Exercise brief:
Without any pictures, print the lines below from the one that has "pink round brick D9" through the one that has "lime plate H8:I8", exactly and nothing else.

Available data:
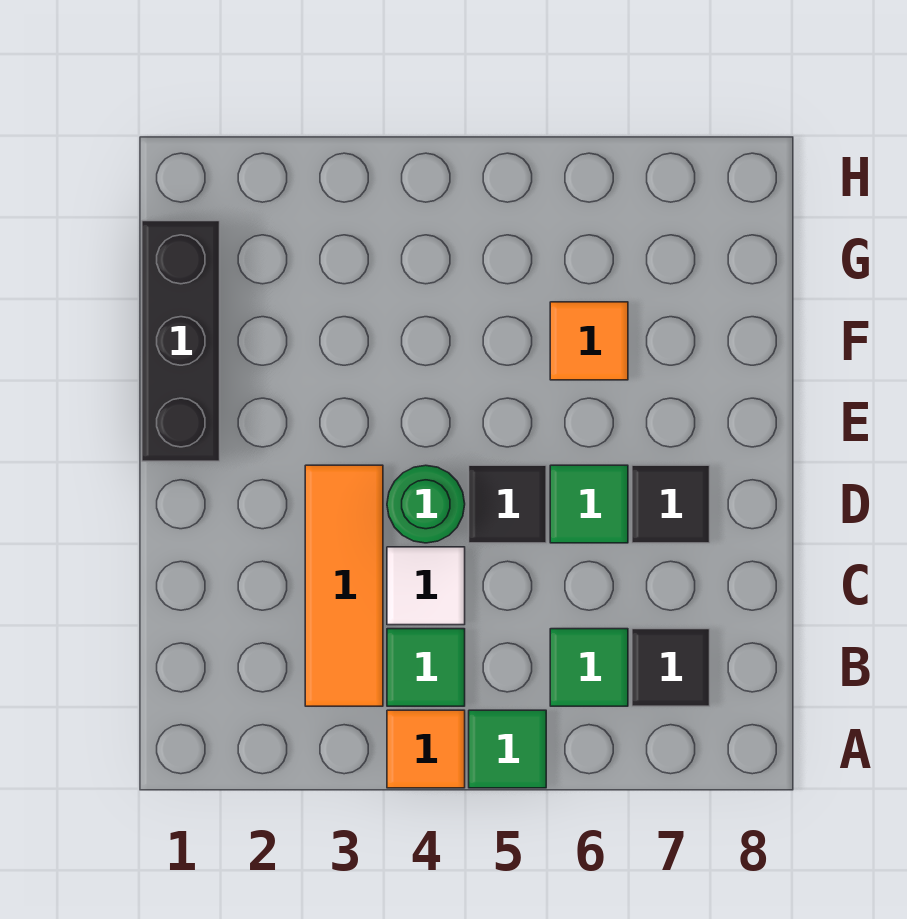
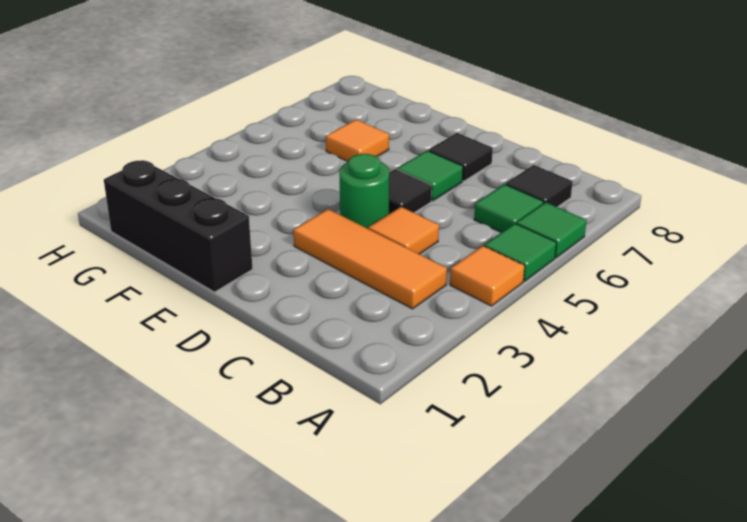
green tile B4 level 1 -> green tile A6 level 1
white tile C4 level 1 -> orange tile C4 level 1

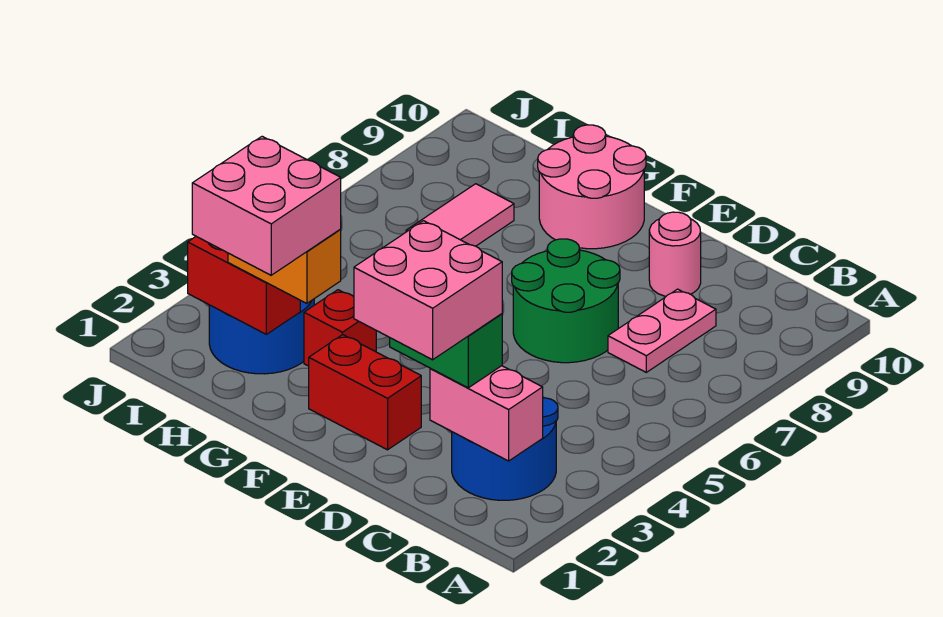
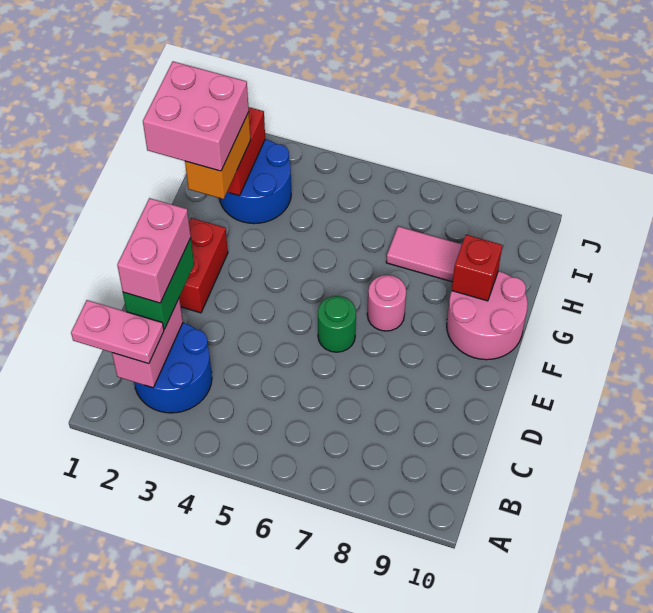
pink brick C1:D2 level 4 -> pink brick C2:D2 level 4
pink plate C7:C8 level 1 -> pink plate B1:B2 level 3
green round brick D6:E7 level 1 -> green round brick E6 level 1
pink round brick D9 level 1 -> pink round brick F7 level 1
red brick G3 level 1 -> red brick G9 level 2

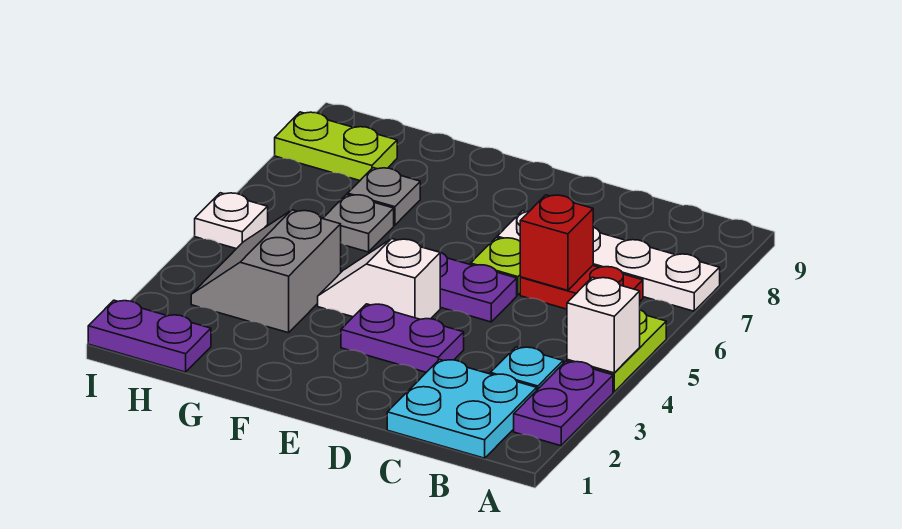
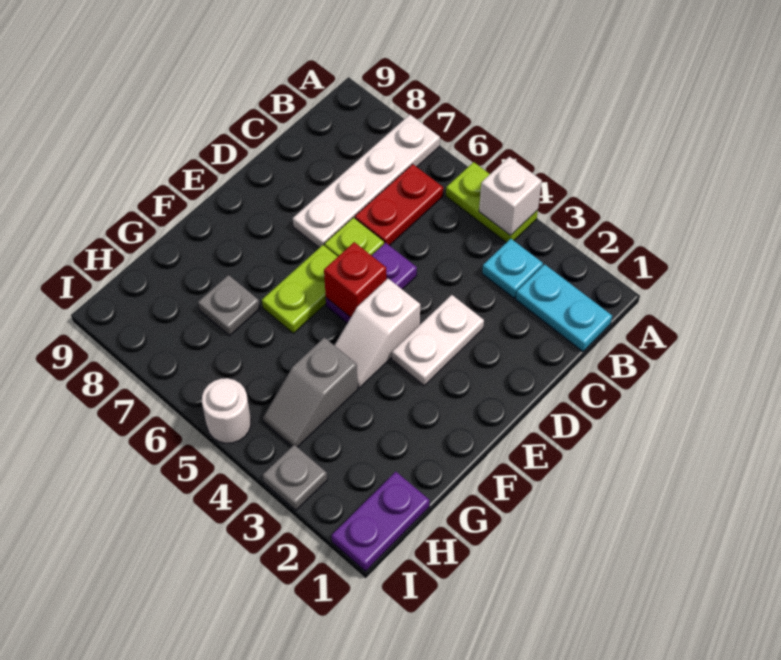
purple plate A2:A3 level 1 -> none
cyan plate B1:C2 level 1 -> cyan plate B1:B2 level 1
red brick C6 level 2 -> red brick E5 level 2
purple plate D3:E3 level 1 -> white plate D3:E3 level 1
grey slope G3:H4 level 1 top G -> grey slope G4:H4 level 1 top G
grey plate G6 level 1 -> grey plate I3 level 1
lime plate H8:I8 level 1 -> lime plate E6:F6 level 1
white plate I5 level 1 -> white round brick I5 level 1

Response area:
pink round brick D9 level 1 -> pink round brick F7 level 1
red brick G3 level 1 -> red brick G9 level 2

purple plate A2:A3 level 1 -> none
cyan plate B1:C2 level 1 -> cyan plate B1:B2 level 1
red brick C6 level 2 -> red brick E5 level 2
purple plate D3:E3 level 1 -> white plate D3:E3 level 1
grey slope G3:H4 level 1 top G -> grey slope G4:H4 level 1 top G
grey plate G6 level 1 -> grey plate I3 level 1
lime plate H8:I8 level 1 -> lime plate E6:F6 level 1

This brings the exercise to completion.